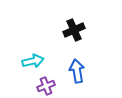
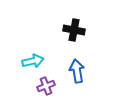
black cross: rotated 35 degrees clockwise
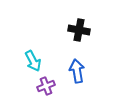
black cross: moved 5 px right
cyan arrow: rotated 75 degrees clockwise
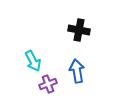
purple cross: moved 2 px right, 2 px up
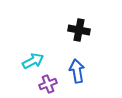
cyan arrow: rotated 90 degrees counterclockwise
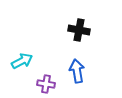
cyan arrow: moved 11 px left
purple cross: moved 2 px left; rotated 30 degrees clockwise
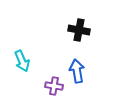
cyan arrow: rotated 95 degrees clockwise
purple cross: moved 8 px right, 2 px down
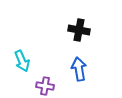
blue arrow: moved 2 px right, 2 px up
purple cross: moved 9 px left
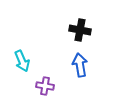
black cross: moved 1 px right
blue arrow: moved 1 px right, 4 px up
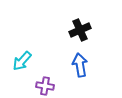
black cross: rotated 35 degrees counterclockwise
cyan arrow: rotated 65 degrees clockwise
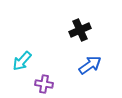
blue arrow: moved 10 px right; rotated 65 degrees clockwise
purple cross: moved 1 px left, 2 px up
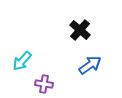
black cross: rotated 25 degrees counterclockwise
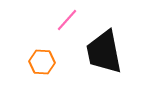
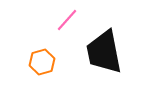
orange hexagon: rotated 20 degrees counterclockwise
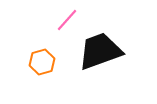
black trapezoid: moved 4 px left, 1 px up; rotated 81 degrees clockwise
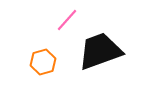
orange hexagon: moved 1 px right
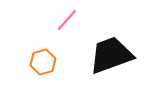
black trapezoid: moved 11 px right, 4 px down
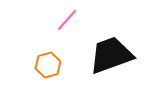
orange hexagon: moved 5 px right, 3 px down
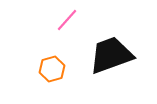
orange hexagon: moved 4 px right, 4 px down
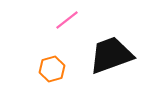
pink line: rotated 10 degrees clockwise
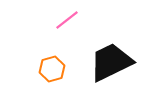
black trapezoid: moved 7 px down; rotated 6 degrees counterclockwise
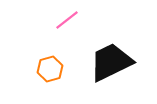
orange hexagon: moved 2 px left
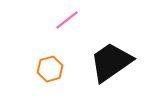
black trapezoid: rotated 9 degrees counterclockwise
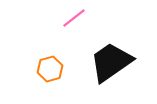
pink line: moved 7 px right, 2 px up
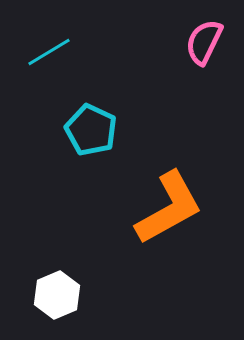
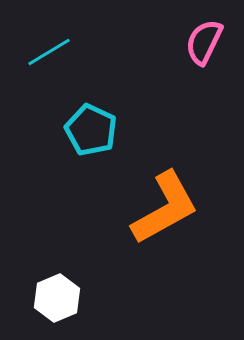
orange L-shape: moved 4 px left
white hexagon: moved 3 px down
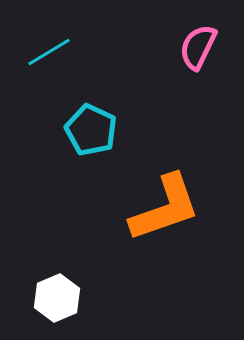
pink semicircle: moved 6 px left, 5 px down
orange L-shape: rotated 10 degrees clockwise
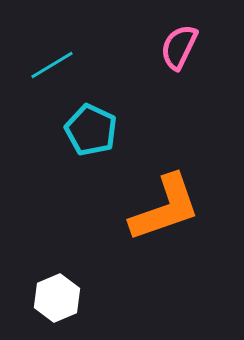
pink semicircle: moved 19 px left
cyan line: moved 3 px right, 13 px down
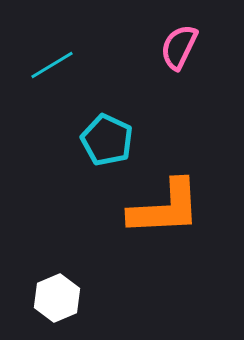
cyan pentagon: moved 16 px right, 10 px down
orange L-shape: rotated 16 degrees clockwise
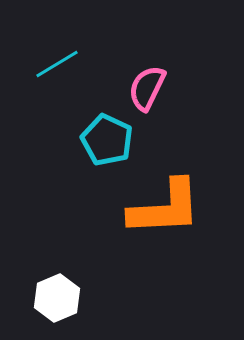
pink semicircle: moved 32 px left, 41 px down
cyan line: moved 5 px right, 1 px up
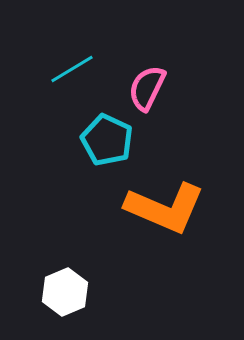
cyan line: moved 15 px right, 5 px down
orange L-shape: rotated 26 degrees clockwise
white hexagon: moved 8 px right, 6 px up
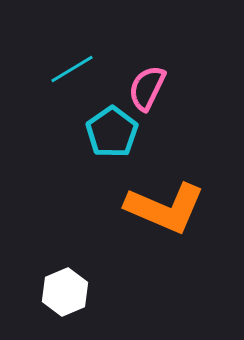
cyan pentagon: moved 5 px right, 8 px up; rotated 12 degrees clockwise
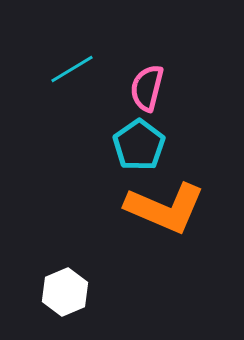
pink semicircle: rotated 12 degrees counterclockwise
cyan pentagon: moved 27 px right, 13 px down
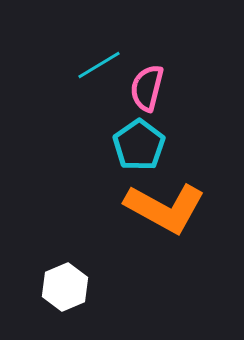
cyan line: moved 27 px right, 4 px up
orange L-shape: rotated 6 degrees clockwise
white hexagon: moved 5 px up
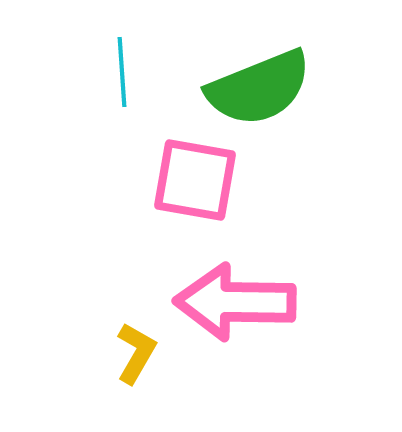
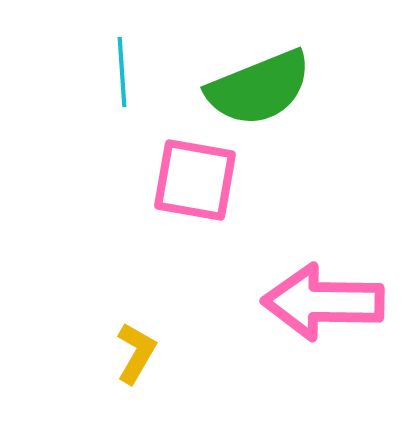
pink arrow: moved 88 px right
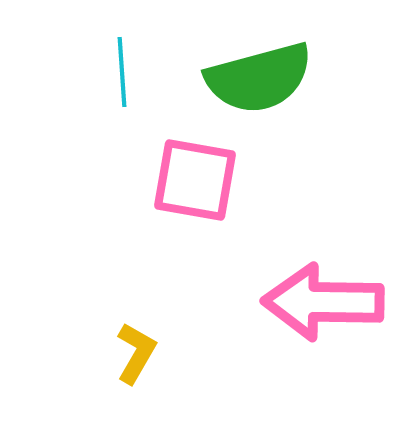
green semicircle: moved 10 px up; rotated 7 degrees clockwise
________
Copy the stretch of lines from the one containing "black trapezoid: rotated" through the one containing "orange L-shape: rotated 10 degrees clockwise" word for word, and leave the pictures out of your copy.

black trapezoid: rotated 9 degrees counterclockwise
pink line: moved 7 px right, 2 px up
orange L-shape: moved 4 px left
white hexagon: moved 3 px down
pink semicircle: moved 6 px left, 5 px down
orange L-shape: rotated 10 degrees clockwise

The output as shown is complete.